▶ **SHORT TASK**: Pick out every line in the records below that contains the string "appoggiatura", and copy each one. Matching is case-sensitive.

Stored records:
[start]
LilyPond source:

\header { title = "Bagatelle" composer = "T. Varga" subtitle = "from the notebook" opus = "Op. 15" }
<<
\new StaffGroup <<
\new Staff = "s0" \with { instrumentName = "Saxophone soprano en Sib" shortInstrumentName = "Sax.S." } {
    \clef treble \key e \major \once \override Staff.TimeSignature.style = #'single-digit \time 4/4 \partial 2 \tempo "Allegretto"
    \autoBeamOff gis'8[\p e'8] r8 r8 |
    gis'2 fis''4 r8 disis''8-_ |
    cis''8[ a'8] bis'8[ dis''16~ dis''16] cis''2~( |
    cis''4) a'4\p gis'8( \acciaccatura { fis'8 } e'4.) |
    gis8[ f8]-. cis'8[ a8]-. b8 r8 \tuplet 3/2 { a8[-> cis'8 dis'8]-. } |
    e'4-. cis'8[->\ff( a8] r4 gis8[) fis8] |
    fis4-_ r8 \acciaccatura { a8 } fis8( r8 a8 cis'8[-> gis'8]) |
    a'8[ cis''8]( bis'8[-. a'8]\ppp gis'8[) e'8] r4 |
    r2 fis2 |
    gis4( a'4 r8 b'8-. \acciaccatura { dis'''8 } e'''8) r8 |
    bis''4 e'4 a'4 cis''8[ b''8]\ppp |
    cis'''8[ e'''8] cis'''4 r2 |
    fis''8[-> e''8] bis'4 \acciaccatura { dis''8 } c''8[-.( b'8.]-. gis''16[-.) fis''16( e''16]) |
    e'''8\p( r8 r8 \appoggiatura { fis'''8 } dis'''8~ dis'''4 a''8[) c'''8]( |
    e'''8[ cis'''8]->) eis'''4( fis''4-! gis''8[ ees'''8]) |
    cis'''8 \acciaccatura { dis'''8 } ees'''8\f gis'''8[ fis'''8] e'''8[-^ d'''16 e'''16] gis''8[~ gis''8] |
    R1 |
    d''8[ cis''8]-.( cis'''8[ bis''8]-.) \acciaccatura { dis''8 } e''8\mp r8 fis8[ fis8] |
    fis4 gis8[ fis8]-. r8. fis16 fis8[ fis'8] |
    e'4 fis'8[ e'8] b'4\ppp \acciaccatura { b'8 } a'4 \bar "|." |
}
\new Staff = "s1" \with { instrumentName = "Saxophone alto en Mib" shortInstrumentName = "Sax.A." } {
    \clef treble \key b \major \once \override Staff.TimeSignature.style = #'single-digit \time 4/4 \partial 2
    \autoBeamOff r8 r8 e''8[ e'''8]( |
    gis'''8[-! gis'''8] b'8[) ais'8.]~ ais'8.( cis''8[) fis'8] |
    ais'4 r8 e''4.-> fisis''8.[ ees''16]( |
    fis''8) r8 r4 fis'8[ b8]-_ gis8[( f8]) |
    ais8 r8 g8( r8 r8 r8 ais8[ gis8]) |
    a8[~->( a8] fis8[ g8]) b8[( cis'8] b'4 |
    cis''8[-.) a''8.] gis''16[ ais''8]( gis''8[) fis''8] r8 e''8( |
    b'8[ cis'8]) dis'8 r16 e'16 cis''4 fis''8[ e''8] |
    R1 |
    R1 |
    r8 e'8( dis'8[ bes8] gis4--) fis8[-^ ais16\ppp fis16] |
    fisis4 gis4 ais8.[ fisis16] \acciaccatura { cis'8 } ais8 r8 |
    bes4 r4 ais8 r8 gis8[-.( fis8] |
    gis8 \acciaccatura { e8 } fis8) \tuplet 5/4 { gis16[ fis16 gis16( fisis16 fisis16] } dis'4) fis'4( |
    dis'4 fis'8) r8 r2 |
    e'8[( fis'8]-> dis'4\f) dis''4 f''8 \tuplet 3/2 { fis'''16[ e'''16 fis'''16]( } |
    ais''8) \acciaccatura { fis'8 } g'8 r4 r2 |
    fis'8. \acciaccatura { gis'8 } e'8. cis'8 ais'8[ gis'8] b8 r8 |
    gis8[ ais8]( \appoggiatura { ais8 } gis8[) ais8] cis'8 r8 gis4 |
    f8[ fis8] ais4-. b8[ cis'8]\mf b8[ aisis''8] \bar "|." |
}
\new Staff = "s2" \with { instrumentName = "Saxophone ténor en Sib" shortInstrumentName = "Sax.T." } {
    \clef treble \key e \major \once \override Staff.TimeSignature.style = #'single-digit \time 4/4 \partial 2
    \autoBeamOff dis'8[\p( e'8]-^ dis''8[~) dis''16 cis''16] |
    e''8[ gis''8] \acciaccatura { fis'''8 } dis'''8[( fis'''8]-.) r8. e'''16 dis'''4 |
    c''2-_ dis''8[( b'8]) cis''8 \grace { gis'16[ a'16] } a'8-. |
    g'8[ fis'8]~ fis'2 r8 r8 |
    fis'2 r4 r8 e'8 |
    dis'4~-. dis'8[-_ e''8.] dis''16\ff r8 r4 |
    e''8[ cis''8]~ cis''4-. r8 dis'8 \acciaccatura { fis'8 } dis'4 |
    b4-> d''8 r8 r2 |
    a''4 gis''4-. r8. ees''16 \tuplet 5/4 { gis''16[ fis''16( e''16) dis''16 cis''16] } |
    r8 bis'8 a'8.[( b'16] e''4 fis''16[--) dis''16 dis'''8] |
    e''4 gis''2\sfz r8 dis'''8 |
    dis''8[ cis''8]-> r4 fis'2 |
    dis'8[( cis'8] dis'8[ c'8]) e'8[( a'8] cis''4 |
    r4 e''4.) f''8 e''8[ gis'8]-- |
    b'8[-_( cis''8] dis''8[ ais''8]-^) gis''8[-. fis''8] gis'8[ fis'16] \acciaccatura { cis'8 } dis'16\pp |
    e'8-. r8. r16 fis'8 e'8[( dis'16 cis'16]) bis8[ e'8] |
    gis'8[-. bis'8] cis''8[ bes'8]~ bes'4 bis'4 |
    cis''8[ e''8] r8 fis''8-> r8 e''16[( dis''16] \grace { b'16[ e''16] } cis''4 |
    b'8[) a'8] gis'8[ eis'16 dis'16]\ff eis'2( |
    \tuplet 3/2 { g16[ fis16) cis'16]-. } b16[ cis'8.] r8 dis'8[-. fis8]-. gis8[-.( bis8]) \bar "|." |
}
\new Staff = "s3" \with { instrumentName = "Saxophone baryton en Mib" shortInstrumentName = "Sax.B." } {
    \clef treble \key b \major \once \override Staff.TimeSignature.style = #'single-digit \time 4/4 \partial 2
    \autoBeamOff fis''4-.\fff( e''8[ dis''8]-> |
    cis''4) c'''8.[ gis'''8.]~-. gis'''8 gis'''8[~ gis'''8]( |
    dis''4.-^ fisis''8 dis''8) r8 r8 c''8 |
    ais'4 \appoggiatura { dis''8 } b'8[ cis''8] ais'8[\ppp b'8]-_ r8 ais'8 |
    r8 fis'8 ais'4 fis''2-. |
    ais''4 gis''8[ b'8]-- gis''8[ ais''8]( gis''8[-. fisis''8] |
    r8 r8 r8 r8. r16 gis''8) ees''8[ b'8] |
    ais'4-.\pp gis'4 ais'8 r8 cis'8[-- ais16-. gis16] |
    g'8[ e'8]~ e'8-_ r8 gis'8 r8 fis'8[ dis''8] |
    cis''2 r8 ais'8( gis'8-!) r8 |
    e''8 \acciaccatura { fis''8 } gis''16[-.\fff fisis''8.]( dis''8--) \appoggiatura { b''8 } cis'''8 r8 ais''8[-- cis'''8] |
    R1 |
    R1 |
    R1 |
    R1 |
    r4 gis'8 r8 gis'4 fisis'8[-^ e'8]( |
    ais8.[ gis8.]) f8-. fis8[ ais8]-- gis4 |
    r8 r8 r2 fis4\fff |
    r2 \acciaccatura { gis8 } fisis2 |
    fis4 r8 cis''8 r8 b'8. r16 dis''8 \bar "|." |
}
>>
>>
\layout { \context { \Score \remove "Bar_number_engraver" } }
[end]
▶ **OUTPUT BELOW**:
    e'''8\p( r8 r8 \appoggiatura { fis'''8 } dis'''8~ dis'''4 a''8[) c'''8]( |
    gis8[ ais8]( \appoggiatura { ais8 } gis8[) ais8] cis'8 r8 gis4 |
    ais'4 \appoggiatura { dis''8 } b'8[ cis''8] ais'8[\ppp b'8]-_ r8 ais'8 |
    e''8 \acciaccatura { fis''8 } gis''16[-.\fff fisis''8.]( dis''8--) \appoggiatura { b''8 } cis'''8 r8 ais''8[-- cis'''8] |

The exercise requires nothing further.